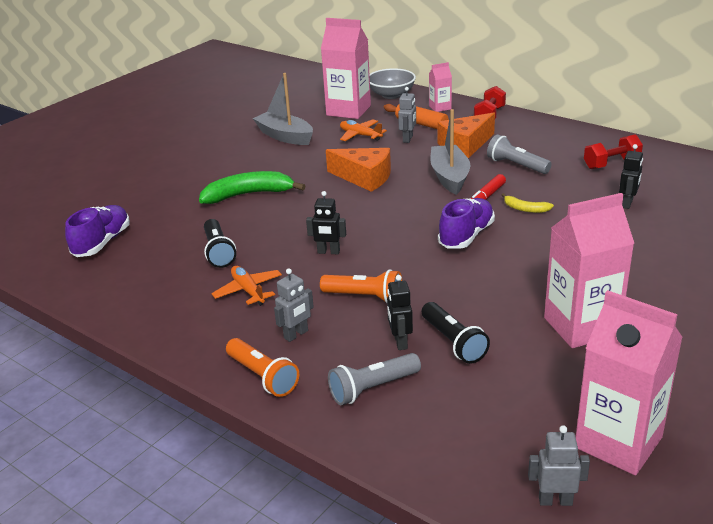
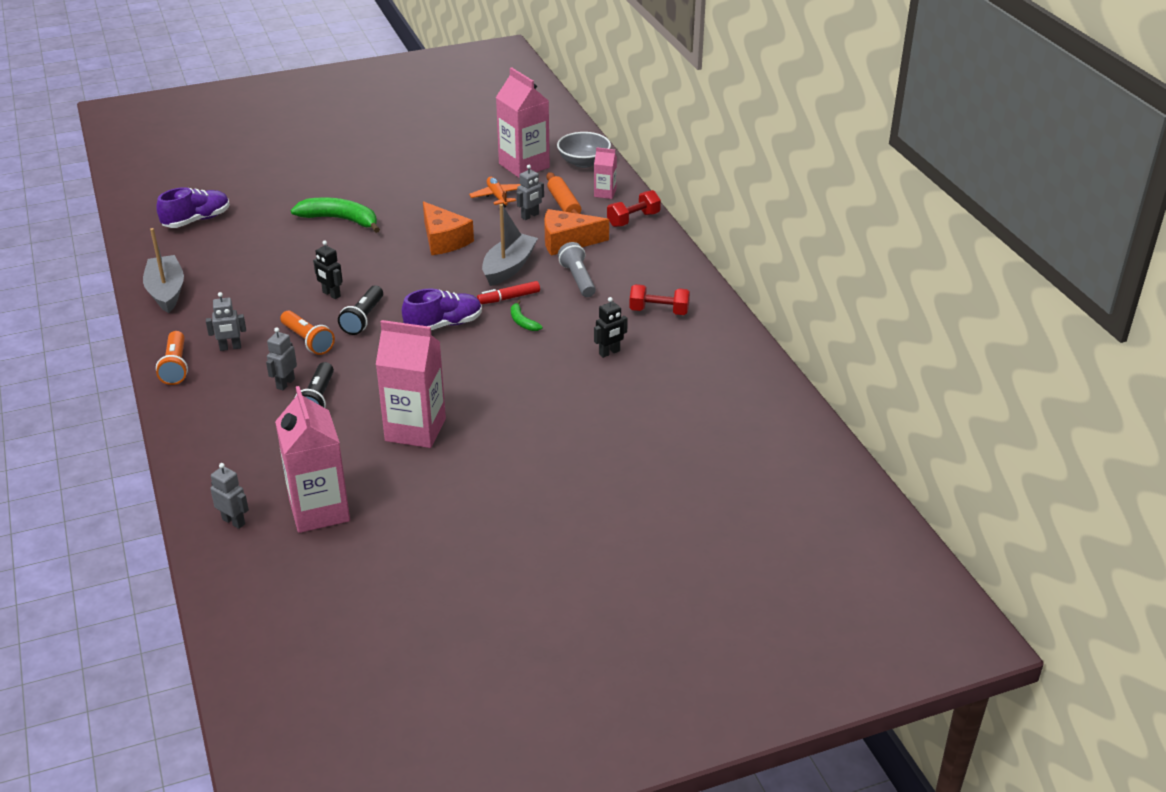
camera: 30 degrees right, 5 degrees up
black flashlight [204,219,236,268] -> black flashlight moved to [338,285,383,335]
orange plane [211,266,282,306] -> none
grey boat [253,73,313,145] -> grey boat moved to [143,228,184,313]
grey flashlight [328,353,421,405] -> none
black robot [387,275,413,350] -> grey robot [266,327,297,390]
yellow banana [502,193,554,213] -> green banana [511,300,542,331]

### [Problem requirements]
A faithful copy is needed: reproduce all of the data above, leaving the pictures out.

### [Solution]
camera: 30 degrees right, 5 degrees up
black flashlight [204,219,236,268] -> black flashlight moved to [338,285,383,335]
orange plane [211,266,282,306] -> none
grey boat [253,73,313,145] -> grey boat moved to [143,228,184,313]
grey flashlight [328,353,421,405] -> none
black robot [387,275,413,350] -> grey robot [266,327,297,390]
yellow banana [502,193,554,213] -> green banana [511,300,542,331]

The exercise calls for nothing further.